TASK GOAL: Scan the records below for the line with "Dariusz's Month: [51,857,301,1044]" and the line with "daniela@engine: [692,379,1045,639] ->". Repeat those two lines and every line between them exactly, and nothing else.

Entries taken from a collection:
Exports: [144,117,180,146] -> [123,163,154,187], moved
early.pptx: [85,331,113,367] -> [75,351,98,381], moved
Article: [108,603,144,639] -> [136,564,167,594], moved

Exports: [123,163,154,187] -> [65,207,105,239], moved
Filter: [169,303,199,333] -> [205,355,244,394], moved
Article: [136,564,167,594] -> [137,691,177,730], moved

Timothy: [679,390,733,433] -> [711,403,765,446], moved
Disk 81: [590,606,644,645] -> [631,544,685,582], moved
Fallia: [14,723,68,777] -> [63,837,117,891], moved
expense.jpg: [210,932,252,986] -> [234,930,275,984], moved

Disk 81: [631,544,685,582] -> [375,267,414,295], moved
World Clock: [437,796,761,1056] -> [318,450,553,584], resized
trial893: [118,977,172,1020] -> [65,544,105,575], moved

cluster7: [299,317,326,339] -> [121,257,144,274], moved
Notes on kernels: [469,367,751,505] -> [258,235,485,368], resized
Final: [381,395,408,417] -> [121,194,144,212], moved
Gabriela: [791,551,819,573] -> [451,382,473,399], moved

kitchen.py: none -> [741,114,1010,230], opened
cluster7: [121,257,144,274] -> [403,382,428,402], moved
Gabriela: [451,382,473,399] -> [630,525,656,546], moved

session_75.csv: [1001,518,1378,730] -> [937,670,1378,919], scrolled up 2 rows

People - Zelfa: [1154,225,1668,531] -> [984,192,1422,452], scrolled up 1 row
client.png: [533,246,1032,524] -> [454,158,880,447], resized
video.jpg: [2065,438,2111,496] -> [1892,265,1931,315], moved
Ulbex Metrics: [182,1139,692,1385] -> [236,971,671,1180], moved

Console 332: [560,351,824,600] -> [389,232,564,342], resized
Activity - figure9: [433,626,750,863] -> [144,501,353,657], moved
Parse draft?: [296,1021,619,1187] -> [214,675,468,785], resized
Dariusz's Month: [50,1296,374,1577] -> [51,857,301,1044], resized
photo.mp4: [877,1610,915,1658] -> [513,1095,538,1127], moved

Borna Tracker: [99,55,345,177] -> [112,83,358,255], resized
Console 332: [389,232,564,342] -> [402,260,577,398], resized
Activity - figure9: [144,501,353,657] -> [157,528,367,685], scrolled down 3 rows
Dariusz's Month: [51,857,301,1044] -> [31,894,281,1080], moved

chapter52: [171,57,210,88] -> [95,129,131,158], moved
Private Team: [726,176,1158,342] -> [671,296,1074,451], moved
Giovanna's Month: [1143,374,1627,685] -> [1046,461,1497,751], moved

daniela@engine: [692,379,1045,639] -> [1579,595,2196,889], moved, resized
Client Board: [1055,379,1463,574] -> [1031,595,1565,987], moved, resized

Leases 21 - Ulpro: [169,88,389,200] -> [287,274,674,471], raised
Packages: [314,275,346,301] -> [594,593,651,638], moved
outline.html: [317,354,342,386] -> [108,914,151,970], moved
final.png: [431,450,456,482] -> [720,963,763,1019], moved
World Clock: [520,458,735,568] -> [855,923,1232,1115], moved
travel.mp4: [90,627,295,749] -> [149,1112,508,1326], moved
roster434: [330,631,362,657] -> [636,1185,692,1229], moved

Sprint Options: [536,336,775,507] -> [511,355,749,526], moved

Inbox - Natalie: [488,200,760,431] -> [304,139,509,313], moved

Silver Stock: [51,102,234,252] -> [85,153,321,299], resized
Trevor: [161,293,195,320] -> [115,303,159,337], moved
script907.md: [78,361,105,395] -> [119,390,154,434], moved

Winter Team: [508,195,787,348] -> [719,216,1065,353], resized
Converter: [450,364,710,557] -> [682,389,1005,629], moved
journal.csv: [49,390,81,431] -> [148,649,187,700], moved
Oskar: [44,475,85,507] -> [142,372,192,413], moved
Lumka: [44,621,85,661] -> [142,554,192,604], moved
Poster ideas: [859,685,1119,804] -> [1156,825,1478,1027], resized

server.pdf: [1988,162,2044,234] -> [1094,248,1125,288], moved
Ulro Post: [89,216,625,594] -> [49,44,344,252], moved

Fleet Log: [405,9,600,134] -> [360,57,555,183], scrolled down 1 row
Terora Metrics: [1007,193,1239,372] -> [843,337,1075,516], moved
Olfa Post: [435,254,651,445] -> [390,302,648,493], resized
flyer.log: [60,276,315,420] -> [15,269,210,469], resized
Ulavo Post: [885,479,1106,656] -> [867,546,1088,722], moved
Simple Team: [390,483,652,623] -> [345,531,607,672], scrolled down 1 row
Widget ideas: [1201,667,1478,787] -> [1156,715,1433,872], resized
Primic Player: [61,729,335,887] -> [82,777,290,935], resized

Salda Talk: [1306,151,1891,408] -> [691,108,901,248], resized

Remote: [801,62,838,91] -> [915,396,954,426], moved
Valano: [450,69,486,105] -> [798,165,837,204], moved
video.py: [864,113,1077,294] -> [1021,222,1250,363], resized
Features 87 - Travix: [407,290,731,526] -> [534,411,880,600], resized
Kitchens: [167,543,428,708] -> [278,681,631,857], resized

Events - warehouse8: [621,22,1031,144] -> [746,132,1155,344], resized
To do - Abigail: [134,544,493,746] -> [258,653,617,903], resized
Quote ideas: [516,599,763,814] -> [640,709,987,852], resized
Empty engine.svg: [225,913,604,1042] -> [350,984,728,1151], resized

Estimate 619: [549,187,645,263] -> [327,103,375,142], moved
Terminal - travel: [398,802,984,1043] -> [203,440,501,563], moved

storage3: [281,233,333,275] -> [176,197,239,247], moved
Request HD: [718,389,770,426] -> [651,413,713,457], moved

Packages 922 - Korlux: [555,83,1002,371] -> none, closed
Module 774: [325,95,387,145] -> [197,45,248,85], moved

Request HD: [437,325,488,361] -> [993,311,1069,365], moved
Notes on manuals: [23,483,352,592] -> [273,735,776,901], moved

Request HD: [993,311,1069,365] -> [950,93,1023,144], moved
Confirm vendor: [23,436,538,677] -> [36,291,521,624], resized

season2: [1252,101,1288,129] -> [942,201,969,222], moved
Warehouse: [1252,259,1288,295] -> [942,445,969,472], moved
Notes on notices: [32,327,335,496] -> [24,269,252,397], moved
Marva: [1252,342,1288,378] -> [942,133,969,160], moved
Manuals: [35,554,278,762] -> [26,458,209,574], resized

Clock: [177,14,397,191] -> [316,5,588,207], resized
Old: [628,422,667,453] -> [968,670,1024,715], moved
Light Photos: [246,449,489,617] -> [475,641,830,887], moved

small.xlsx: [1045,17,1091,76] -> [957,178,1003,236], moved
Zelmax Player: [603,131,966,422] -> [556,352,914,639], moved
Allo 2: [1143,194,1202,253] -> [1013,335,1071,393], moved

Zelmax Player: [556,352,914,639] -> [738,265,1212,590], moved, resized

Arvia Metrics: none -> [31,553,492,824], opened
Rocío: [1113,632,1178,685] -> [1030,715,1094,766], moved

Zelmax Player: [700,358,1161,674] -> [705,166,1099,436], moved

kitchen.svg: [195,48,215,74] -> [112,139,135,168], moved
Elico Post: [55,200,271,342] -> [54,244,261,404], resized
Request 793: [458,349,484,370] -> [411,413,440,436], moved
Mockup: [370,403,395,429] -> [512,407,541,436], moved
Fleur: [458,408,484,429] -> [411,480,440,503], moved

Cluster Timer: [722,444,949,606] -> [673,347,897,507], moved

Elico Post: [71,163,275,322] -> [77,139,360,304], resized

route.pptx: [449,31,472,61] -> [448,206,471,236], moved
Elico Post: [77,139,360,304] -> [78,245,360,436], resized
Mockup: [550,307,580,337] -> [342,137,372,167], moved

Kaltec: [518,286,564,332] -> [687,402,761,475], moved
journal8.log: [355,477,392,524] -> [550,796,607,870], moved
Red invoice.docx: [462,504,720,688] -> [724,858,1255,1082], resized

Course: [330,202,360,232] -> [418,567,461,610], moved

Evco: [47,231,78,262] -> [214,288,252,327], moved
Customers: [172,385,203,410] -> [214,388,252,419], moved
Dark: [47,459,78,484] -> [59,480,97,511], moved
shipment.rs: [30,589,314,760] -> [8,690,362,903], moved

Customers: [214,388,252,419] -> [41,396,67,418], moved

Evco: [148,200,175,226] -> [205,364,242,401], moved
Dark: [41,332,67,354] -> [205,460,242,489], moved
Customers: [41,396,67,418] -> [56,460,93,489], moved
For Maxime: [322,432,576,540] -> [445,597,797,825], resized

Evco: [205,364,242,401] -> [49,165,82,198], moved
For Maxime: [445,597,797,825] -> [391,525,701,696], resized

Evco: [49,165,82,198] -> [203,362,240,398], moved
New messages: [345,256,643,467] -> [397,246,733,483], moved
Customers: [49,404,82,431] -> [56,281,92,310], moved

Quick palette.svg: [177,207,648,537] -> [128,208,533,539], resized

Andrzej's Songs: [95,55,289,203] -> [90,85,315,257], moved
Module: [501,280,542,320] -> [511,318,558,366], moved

SOLUTION TO THE PROBLEM:
Dariusz's Month: [51,857,301,1044] -> [31,894,281,1080], moved

chapter52: [171,57,210,88] -> [95,129,131,158], moved
Private Team: [726,176,1158,342] -> [671,296,1074,451], moved
Giovanna's Month: [1143,374,1627,685] -> [1046,461,1497,751], moved

daniela@engine: [692,379,1045,639] -> [1579,595,2196,889], moved, resized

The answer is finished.